(Try it)
When you answer, give every record back exactly as written.

━━━━━ Data to use

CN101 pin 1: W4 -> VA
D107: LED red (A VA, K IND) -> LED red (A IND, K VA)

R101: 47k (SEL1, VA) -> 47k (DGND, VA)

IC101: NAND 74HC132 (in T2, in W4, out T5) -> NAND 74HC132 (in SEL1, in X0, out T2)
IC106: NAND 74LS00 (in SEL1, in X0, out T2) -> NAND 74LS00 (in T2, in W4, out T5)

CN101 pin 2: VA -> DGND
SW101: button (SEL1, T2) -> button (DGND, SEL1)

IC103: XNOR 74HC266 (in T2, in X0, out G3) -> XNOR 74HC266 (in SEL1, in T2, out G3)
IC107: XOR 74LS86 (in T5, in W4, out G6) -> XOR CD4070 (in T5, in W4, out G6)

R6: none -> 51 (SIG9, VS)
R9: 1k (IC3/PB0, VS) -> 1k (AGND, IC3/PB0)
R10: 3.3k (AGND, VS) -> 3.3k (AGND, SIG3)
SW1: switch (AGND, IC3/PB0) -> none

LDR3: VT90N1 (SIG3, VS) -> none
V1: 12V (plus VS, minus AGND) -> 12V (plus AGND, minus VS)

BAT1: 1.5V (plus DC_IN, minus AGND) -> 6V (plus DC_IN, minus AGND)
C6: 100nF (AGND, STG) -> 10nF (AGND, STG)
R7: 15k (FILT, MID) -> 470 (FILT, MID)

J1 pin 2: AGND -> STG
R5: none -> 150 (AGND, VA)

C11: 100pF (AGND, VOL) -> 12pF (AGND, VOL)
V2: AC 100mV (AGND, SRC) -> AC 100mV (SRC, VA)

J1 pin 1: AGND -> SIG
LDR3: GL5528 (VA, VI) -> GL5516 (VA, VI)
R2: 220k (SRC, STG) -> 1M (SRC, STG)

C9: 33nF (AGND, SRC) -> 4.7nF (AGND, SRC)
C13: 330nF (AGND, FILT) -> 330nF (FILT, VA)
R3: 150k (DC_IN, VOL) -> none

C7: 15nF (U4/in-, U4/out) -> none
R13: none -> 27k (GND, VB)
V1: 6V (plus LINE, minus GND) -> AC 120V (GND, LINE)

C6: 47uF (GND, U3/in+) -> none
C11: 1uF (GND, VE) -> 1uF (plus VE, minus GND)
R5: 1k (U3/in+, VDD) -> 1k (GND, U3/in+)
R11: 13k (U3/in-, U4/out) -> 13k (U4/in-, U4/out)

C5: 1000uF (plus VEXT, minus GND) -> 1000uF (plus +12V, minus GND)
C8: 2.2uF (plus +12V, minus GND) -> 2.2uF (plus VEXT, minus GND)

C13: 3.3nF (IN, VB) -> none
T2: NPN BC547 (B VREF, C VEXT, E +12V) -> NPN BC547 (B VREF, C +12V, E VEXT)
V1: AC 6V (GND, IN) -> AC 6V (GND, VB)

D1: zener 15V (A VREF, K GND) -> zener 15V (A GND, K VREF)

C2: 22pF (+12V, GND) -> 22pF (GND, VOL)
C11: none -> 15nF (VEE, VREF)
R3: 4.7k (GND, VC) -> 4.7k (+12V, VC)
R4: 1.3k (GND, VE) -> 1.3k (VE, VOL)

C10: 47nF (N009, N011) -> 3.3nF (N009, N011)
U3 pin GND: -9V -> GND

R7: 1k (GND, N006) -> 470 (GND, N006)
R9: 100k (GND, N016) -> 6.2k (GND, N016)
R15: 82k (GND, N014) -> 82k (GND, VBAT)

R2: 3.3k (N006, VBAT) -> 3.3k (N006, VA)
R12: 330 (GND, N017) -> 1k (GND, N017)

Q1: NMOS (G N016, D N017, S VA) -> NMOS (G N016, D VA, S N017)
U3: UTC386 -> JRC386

━━━━━━━━━━

(Finished task)
CN101 pin 1: W4 -> VA
D107: LED red (A VA, K IND) -> LED red (A IND, K VA)

R101: 47k (SEL1, VA) -> 47k (DGND, VA)

IC101: NAND 74HC132 (in T2, in W4, out T5) -> NAND 74HC132 (in SEL1, in X0, out T2)
IC106: NAND 74LS00 (in SEL1, in X0, out T2) -> NAND 74LS00 (in T2, in W4, out T5)

CN101 pin 2: VA -> DGND
SW101: button (SEL1, T2) -> button (DGND, SEL1)

IC103: XNOR 74HC266 (in T2, in X0, out G3) -> XNOR 74HC266 (in SEL1, in T2, out G3)
IC107: XOR 74LS86 (in T5, in W4, out G6) -> XOR CD4070 (in T5, in W4, out G6)

R6: none -> 51 (SIG9, VS)
R9: 1k (IC3/PB0, VS) -> 1k (AGND, IC3/PB0)
R10: 3.3k (AGND, VS) -> 3.3k (AGND, SIG3)
SW1: switch (AGND, IC3/PB0) -> none

LDR3: VT90N1 (SIG3, VS) -> none
V1: 12V (plus VS, minus AGND) -> 12V (plus AGND, minus VS)

BAT1: 1.5V (plus DC_IN, minus AGND) -> 6V (plus DC_IN, minus AGND)
C6: 100nF (AGND, STG) -> 10nF (AGND, STG)
R7: 15k (FILT, MID) -> 470 (FILT, MID)

J1 pin 2: AGND -> STG
R5: none -> 150 (AGND, VA)

C11: 100pF (AGND, VOL) -> 12pF (AGND, VOL)
V2: AC 100mV (AGND, SRC) -> AC 100mV (SRC, VA)

J1 pin 1: AGND -> SIG
LDR3: GL5528 (VA, VI) -> GL5516 (VA, VI)
R2: 220k (SRC, STG) -> 1M (SRC, STG)

C9: 33nF (AGND, SRC) -> 4.7nF (AGND, SRC)
C13: 330nF (AGND, FILT) -> 330nF (FILT, VA)
R3: 150k (DC_IN, VOL) -> none

C7: 15nF (U4/in-, U4/out) -> none
R13: none -> 27k (GND, VB)
V1: 6V (plus LINE, minus GND) -> AC 120V (GND, LINE)

C6: 47uF (GND, U3/in+) -> none
C11: 1uF (GND, VE) -> 1uF (plus VE, minus GND)
R5: 1k (U3/in+, VDD) -> 1k (GND, U3/in+)
R11: 13k (U3/in-, U4/out) -> 13k (U4/in-, U4/out)

C5: 1000uF (plus VEXT, minus GND) -> 1000uF (plus +12V, minus GND)
C8: 2.2uF (plus +12V, minus GND) -> 2.2uF (plus VEXT, minus GND)

C13: 3.3nF (IN, VB) -> none
T2: NPN BC547 (B VREF, C VEXT, E +12V) -> NPN BC547 (B VREF, C +12V, E VEXT)
V1: AC 6V (GND, IN) -> AC 6V (GND, VB)

D1: zener 15V (A VREF, K GND) -> zener 15V (A GND, K VREF)

C2: 22pF (+12V, GND) -> 22pF (GND, VOL)
C11: none -> 15nF (VEE, VREF)
R3: 4.7k (GND, VC) -> 4.7k (+12V, VC)
R4: 1.3k (GND, VE) -> 1.3k (VE, VOL)

C10: 47nF (N009, N011) -> 3.3nF (N009, N011)
U3 pin GND: -9V -> GND

R7: 1k (GND, N006) -> 470 (GND, N006)
R9: 100k (GND, N016) -> 6.2k (GND, N016)
R15: 82k (GND, N014) -> 82k (GND, VBAT)

R2: 3.3k (N006, VBAT) -> 3.3k (N006, VA)
R12: 330 (GND, N017) -> 1k (GND, N017)

Q1: NMOS (G N016, D N017, S VA) -> NMOS (G N016, D VA, S N017)
U3: UTC386 -> JRC386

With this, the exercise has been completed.